### TASK GOAL
The expected output is exactly the lines below, starting at the line with "Preferences - Mera: [791,281,1124,493]" and ending at the line with "final.js: [208,264,233,298] ->", both included; no other line belongs in it.

### Collection entries
• • • •
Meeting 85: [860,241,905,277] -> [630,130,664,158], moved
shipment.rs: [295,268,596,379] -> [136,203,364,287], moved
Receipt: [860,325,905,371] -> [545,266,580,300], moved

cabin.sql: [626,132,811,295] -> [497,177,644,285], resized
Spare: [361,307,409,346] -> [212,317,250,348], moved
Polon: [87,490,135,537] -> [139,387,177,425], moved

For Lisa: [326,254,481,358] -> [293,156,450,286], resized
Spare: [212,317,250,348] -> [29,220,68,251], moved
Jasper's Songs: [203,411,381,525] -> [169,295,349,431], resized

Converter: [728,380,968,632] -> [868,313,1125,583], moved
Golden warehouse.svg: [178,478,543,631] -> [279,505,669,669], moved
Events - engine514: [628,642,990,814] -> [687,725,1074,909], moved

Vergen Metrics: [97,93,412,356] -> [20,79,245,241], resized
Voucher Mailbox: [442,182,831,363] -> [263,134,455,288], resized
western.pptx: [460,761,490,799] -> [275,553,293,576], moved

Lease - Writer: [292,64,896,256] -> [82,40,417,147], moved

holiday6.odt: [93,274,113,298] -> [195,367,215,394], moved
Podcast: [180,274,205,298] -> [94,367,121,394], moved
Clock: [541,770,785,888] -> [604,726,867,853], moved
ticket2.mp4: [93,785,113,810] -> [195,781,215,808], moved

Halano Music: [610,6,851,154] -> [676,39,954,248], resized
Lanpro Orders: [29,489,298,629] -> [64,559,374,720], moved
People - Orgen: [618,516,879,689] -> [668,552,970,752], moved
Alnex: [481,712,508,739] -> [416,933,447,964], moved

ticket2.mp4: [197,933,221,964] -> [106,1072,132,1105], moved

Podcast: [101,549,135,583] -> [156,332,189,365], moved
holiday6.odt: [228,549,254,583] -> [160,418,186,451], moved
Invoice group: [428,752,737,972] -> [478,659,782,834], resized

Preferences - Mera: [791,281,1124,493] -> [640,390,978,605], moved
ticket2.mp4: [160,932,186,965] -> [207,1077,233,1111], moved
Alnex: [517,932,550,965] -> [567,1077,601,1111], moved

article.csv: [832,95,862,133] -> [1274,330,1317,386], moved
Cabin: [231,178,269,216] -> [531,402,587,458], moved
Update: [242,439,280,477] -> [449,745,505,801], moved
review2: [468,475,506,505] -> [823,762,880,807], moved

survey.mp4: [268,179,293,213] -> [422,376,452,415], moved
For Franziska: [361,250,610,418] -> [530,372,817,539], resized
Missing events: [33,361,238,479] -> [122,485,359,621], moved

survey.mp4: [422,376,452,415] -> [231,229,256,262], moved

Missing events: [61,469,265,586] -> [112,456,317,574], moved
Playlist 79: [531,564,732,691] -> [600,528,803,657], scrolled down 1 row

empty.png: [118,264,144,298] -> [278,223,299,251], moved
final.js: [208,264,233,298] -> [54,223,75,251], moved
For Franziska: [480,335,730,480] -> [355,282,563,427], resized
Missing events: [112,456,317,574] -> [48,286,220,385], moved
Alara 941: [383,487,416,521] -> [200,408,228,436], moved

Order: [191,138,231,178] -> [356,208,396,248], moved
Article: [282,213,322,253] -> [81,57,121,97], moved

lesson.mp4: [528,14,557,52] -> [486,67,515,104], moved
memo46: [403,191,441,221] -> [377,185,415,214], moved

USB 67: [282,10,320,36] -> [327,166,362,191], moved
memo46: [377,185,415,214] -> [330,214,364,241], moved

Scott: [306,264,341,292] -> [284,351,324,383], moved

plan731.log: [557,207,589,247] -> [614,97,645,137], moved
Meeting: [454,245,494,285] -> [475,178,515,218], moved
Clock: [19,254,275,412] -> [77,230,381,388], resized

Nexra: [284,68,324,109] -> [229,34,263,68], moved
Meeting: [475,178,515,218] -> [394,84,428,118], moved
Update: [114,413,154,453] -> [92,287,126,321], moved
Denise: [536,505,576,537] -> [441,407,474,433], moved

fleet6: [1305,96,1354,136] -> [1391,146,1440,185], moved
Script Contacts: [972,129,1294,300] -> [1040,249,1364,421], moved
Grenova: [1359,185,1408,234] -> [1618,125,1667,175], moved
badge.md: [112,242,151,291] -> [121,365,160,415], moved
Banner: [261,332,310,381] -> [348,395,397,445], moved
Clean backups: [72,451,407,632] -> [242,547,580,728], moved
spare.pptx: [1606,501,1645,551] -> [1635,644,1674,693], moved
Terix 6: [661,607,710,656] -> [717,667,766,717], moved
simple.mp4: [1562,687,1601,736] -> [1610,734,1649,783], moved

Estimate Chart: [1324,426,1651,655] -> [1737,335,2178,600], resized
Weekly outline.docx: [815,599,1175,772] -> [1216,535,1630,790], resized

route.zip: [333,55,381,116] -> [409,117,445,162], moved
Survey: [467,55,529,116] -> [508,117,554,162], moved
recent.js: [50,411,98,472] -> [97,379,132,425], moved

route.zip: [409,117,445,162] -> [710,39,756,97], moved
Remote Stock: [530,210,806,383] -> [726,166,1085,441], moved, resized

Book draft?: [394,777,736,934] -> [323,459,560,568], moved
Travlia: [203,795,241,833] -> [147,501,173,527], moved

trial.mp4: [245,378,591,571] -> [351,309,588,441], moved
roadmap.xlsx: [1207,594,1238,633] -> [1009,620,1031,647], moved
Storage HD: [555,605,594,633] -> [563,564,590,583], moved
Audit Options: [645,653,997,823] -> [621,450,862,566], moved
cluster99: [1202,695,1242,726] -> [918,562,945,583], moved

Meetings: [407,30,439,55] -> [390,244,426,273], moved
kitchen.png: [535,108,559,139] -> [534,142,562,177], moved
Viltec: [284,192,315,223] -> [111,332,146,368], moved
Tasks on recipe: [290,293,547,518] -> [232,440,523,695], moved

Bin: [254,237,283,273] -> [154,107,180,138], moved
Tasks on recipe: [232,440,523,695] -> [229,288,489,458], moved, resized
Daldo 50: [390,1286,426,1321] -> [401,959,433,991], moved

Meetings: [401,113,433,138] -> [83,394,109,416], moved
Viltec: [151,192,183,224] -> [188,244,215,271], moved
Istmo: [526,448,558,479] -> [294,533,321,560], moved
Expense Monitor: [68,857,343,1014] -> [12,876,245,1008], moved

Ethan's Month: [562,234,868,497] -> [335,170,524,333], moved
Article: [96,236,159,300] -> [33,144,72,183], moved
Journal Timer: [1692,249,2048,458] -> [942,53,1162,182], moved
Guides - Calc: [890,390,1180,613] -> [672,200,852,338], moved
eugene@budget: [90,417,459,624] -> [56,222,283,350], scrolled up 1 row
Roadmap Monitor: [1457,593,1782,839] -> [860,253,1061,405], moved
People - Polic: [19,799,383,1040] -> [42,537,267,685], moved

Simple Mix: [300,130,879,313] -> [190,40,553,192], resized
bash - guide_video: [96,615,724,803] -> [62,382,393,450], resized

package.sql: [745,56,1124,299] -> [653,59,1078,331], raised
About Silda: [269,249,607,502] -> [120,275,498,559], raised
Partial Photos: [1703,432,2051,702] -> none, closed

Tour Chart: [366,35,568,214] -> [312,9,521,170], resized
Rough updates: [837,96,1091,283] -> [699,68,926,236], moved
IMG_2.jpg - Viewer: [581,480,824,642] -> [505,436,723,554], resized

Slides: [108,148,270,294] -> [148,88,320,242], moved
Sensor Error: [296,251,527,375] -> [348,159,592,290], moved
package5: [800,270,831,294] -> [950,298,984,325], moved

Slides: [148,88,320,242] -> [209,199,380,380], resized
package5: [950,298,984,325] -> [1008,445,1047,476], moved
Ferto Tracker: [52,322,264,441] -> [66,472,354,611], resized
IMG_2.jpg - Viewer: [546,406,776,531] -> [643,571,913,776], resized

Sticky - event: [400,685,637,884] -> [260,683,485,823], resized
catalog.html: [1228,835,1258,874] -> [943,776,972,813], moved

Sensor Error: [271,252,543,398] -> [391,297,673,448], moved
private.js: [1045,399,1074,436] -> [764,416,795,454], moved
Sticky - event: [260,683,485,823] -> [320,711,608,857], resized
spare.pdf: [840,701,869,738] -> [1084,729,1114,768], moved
• • • •
### RESPONSE BOX
Preferences - Mera: [791,281,1124,493] -> [640,390,978,605], moved
ticket2.mp4: [160,932,186,965] -> [207,1077,233,1111], moved
Alnex: [517,932,550,965] -> [567,1077,601,1111], moved

article.csv: [832,95,862,133] -> [1274,330,1317,386], moved
Cabin: [231,178,269,216] -> [531,402,587,458], moved
Update: [242,439,280,477] -> [449,745,505,801], moved
review2: [468,475,506,505] -> [823,762,880,807], moved

survey.mp4: [268,179,293,213] -> [422,376,452,415], moved
For Franziska: [361,250,610,418] -> [530,372,817,539], resized
Missing events: [33,361,238,479] -> [122,485,359,621], moved

survey.mp4: [422,376,452,415] -> [231,229,256,262], moved

Missing events: [61,469,265,586] -> [112,456,317,574], moved
Playlist 79: [531,564,732,691] -> [600,528,803,657], scrolled down 1 row

empty.png: [118,264,144,298] -> [278,223,299,251], moved
final.js: [208,264,233,298] -> [54,223,75,251], moved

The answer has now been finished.